Data items:
=== Begin Enclosure ===

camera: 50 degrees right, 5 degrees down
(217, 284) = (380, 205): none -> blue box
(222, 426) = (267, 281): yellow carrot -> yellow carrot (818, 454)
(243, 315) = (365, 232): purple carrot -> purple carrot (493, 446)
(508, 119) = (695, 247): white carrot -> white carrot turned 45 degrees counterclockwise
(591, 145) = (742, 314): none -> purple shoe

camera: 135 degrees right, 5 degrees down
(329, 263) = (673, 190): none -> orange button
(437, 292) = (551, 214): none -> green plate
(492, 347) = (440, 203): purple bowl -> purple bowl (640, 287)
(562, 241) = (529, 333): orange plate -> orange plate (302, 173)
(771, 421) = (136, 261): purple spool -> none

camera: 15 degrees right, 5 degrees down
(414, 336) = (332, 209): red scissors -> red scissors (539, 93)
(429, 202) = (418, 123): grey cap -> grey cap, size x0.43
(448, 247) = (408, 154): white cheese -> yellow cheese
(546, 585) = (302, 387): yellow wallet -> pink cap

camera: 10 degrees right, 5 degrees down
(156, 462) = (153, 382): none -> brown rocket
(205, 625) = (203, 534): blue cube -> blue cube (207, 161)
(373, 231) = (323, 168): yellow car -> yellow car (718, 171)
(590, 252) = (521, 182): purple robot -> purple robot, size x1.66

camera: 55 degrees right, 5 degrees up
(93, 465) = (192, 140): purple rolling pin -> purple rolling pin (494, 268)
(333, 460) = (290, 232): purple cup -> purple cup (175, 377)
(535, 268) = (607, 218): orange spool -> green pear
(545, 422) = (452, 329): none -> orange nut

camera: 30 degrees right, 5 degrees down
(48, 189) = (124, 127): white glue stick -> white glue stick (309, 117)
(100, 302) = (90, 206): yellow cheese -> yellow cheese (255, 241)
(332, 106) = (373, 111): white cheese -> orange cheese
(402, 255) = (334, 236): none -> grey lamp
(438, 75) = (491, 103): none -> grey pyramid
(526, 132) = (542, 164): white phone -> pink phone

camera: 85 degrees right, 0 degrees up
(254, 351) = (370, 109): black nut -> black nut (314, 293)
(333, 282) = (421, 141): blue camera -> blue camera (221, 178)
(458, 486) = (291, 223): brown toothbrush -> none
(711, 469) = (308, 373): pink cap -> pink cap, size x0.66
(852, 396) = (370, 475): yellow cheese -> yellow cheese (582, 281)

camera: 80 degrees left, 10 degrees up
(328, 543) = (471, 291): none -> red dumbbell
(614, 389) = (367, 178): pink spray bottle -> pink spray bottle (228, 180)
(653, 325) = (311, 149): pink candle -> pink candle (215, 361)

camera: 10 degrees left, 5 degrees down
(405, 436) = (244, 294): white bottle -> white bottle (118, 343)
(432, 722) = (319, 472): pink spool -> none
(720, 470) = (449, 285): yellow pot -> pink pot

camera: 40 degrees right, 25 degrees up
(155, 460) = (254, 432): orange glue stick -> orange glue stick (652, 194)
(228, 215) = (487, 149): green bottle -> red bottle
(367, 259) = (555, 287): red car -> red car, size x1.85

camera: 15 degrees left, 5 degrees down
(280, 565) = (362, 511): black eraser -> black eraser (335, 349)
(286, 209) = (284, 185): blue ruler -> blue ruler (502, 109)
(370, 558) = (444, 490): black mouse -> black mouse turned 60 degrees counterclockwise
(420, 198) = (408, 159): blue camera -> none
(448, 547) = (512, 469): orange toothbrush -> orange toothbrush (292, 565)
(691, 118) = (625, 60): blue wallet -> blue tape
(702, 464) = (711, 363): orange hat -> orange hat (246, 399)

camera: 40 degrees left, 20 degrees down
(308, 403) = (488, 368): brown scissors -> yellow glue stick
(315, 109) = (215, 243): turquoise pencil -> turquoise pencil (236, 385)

=== End Enclosure ===

What the task requires: All of the entries above should be output exactly as they are.

Result of this exercise:
camera: 50 degrees right, 5 degrees down
(217, 284) = (380, 205): none -> blue box
(222, 426) = (267, 281): yellow carrot -> yellow carrot (818, 454)
(243, 315) = (365, 232): purple carrot -> purple carrot (493, 446)
(508, 119) = (695, 247): white carrot -> white carrot turned 45 degrees counterclockwise
(591, 145) = (742, 314): none -> purple shoe

camera: 135 degrees right, 5 degrees down
(329, 263) = (673, 190): none -> orange button
(437, 292) = (551, 214): none -> green plate
(492, 347) = (440, 203): purple bowl -> purple bowl (640, 287)
(562, 241) = (529, 333): orange plate -> orange plate (302, 173)
(771, 421) = (136, 261): purple spool -> none

camera: 15 degrees right, 5 degrees down
(414, 336) = (332, 209): red scissors -> red scissors (539, 93)
(429, 202) = (418, 123): grey cap -> grey cap, size x0.43
(448, 247) = (408, 154): white cheese -> yellow cheese
(546, 585) = (302, 387): yellow wallet -> pink cap

camera: 10 degrees right, 5 degrees down
(156, 462) = (153, 382): none -> brown rocket
(205, 625) = (203, 534): blue cube -> blue cube (207, 161)
(373, 231) = (323, 168): yellow car -> yellow car (718, 171)
(590, 252) = (521, 182): purple robot -> purple robot, size x1.66

camera: 55 degrees right, 5 degrees up
(93, 465) = (192, 140): purple rolling pin -> purple rolling pin (494, 268)
(333, 460) = (290, 232): purple cup -> purple cup (175, 377)
(535, 268) = (607, 218): orange spool -> green pear
(545, 422) = (452, 329): none -> orange nut

camera: 30 degrees right, 5 degrees down
(48, 189) = (124, 127): white glue stick -> white glue stick (309, 117)
(100, 302) = (90, 206): yellow cheese -> yellow cheese (255, 241)
(332, 106) = (373, 111): white cheese -> orange cheese
(402, 255) = (334, 236): none -> grey lamp
(438, 75) = (491, 103): none -> grey pyramid
(526, 132) = (542, 164): white phone -> pink phone

camera: 85 degrees right, 0 degrees up
(254, 351) = (370, 109): black nut -> black nut (314, 293)
(333, 282) = (421, 141): blue camera -> blue camera (221, 178)
(458, 486) = (291, 223): brown toothbrush -> none
(711, 469) = (308, 373): pink cap -> pink cap, size x0.66
(852, 396) = (370, 475): yellow cheese -> yellow cheese (582, 281)

camera: 80 degrees left, 10 degrees up
(328, 543) = (471, 291): none -> red dumbbell
(614, 389) = (367, 178): pink spray bottle -> pink spray bottle (228, 180)
(653, 325) = (311, 149): pink candle -> pink candle (215, 361)

camera: 10 degrees left, 5 degrees down
(405, 436) = (244, 294): white bottle -> white bottle (118, 343)
(432, 722) = (319, 472): pink spool -> none
(720, 470) = (449, 285): yellow pot -> pink pot

camera: 40 degrees right, 25 degrees up
(155, 460) = (254, 432): orange glue stick -> orange glue stick (652, 194)
(228, 215) = (487, 149): green bottle -> red bottle
(367, 259) = (555, 287): red car -> red car, size x1.85

camera: 15 degrees left, 5 degrees down
(280, 565) = (362, 511): black eraser -> black eraser (335, 349)
(286, 209) = (284, 185): blue ruler -> blue ruler (502, 109)
(370, 558) = (444, 490): black mouse -> black mouse turned 60 degrees counterclockwise
(420, 198) = (408, 159): blue camera -> none
(448, 547) = (512, 469): orange toothbrush -> orange toothbrush (292, 565)
(691, 118) = (625, 60): blue wallet -> blue tape
(702, 464) = (711, 363): orange hat -> orange hat (246, 399)

camera: 40 degrees left, 20 degrees down
(308, 403) = (488, 368): brown scissors -> yellow glue stick
(315, 109) = (215, 243): turquoise pencil -> turquoise pencil (236, 385)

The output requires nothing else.